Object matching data
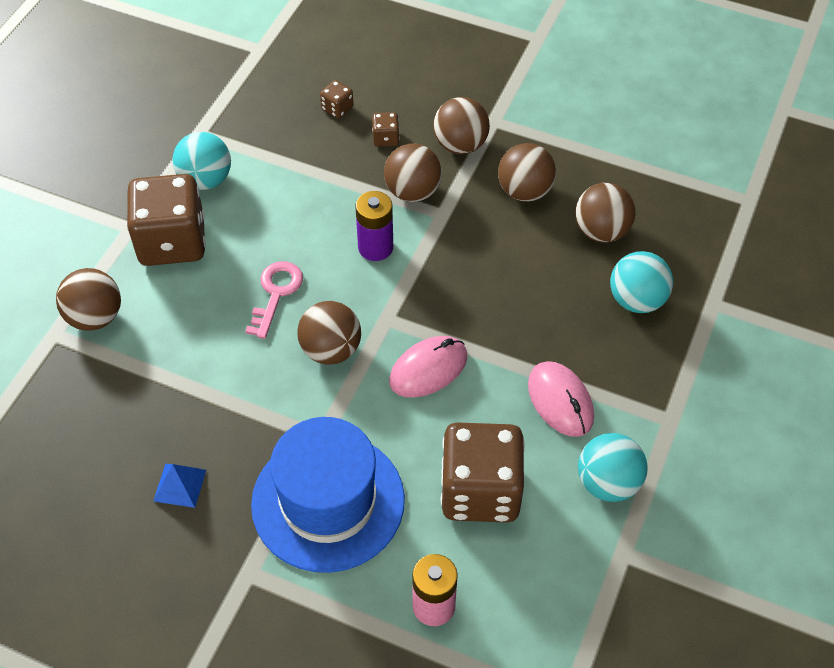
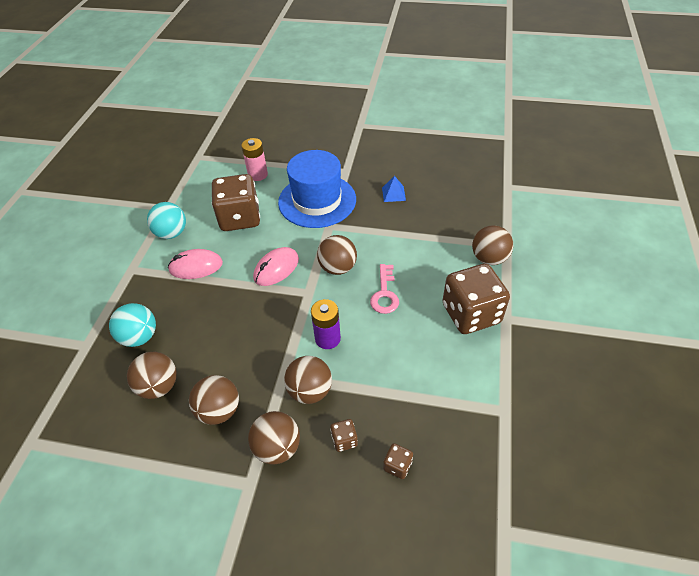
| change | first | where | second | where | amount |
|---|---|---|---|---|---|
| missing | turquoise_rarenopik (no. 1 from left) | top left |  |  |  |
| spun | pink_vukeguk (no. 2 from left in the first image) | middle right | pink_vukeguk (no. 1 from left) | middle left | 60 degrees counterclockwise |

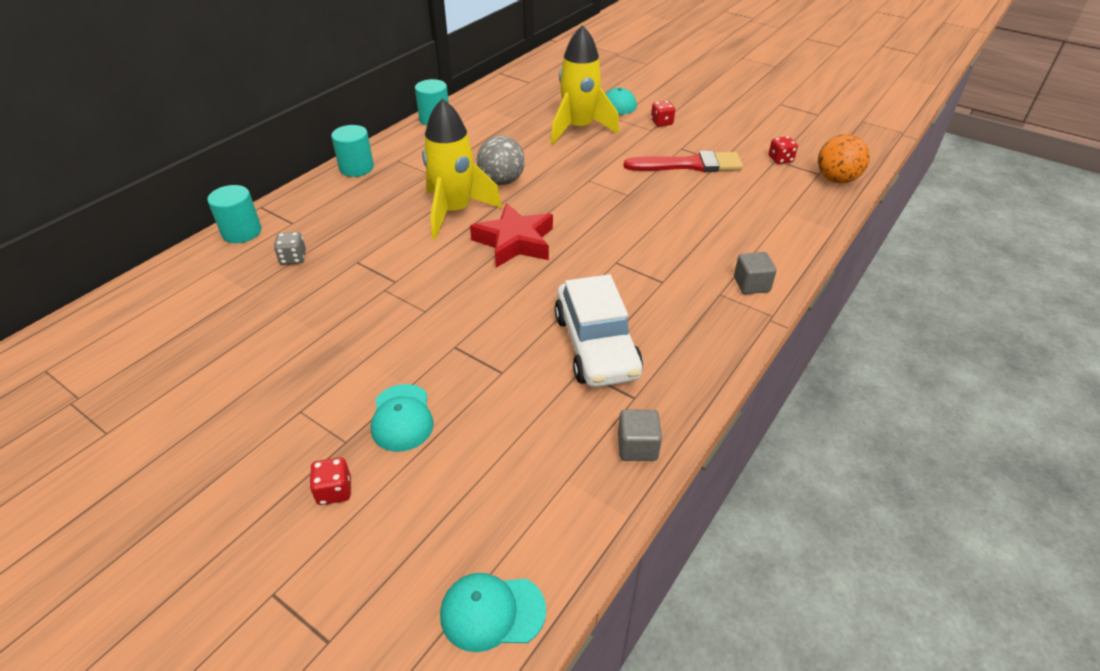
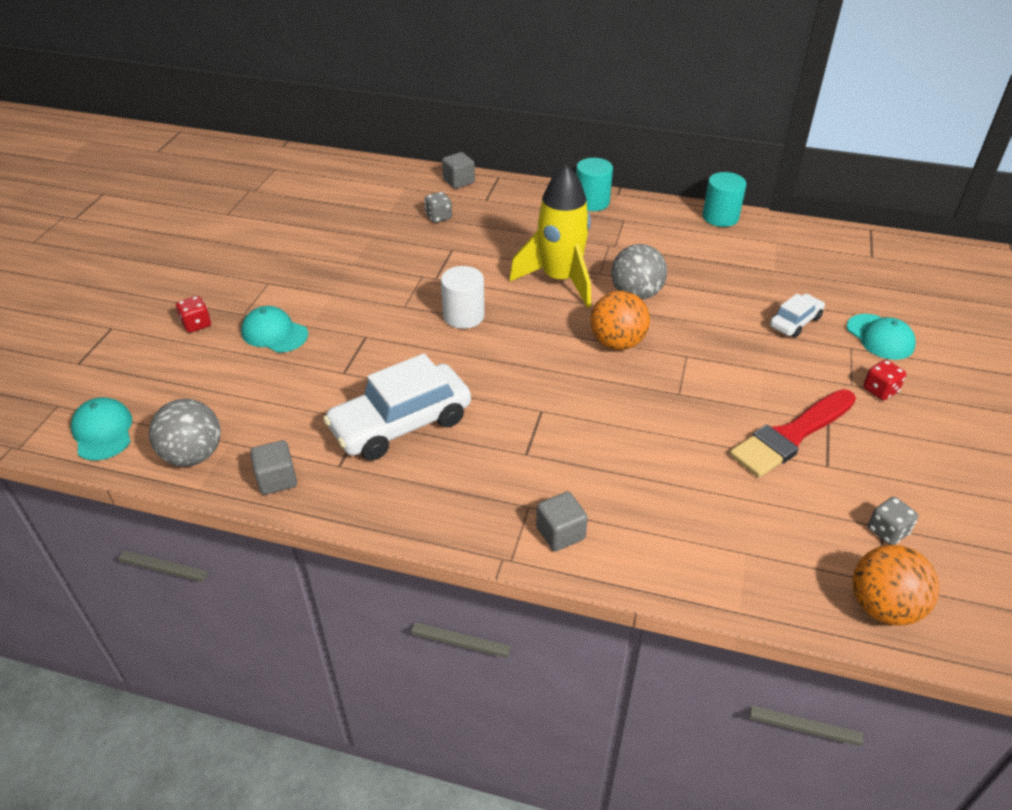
| change | first | where | second | where | amount |
|---|---|---|---|---|---|
| exchanged | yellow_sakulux (no. 2 from left) | top centre | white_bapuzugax (no. 2 from left) | middle right |  |
| colour | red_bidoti (no. 3 from left) | top right | grey_bidoti (no. 2 from left) | middle right |  |
| spun | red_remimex | top centre |  | middle right | 75 degrees clockwise |
| exchanged |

ABOUT THIS TASK:
Quote the records above in full, dropping each picture.

TASK RESULT:
| change | first | where | second | where | amount |
|---|---|---|---|---|---|
| missing | turquoise_rarenopik (no. 1 from left) | top left |  |  |  |
| spun | pink_vukeguk (no. 2 from left in the first image) | middle right | pink_vukeguk (no. 1 from left) | middle left | 60 degrees counterclockwise |

| change | first | where | second | where | amount |
|---|---|---|---|---|---|
| exchanged | yellow_sakulux (no. 2 from left) | top centre | white_bapuzugax (no. 2 from left) | middle right |  |
| colour | red_bidoti (no. 3 from left) | top right | grey_bidoti (no. 2 from left) | middle right |  |
| spun | red_remimex | top centre |  | middle right | 75 degrees clockwise |
| exchanged |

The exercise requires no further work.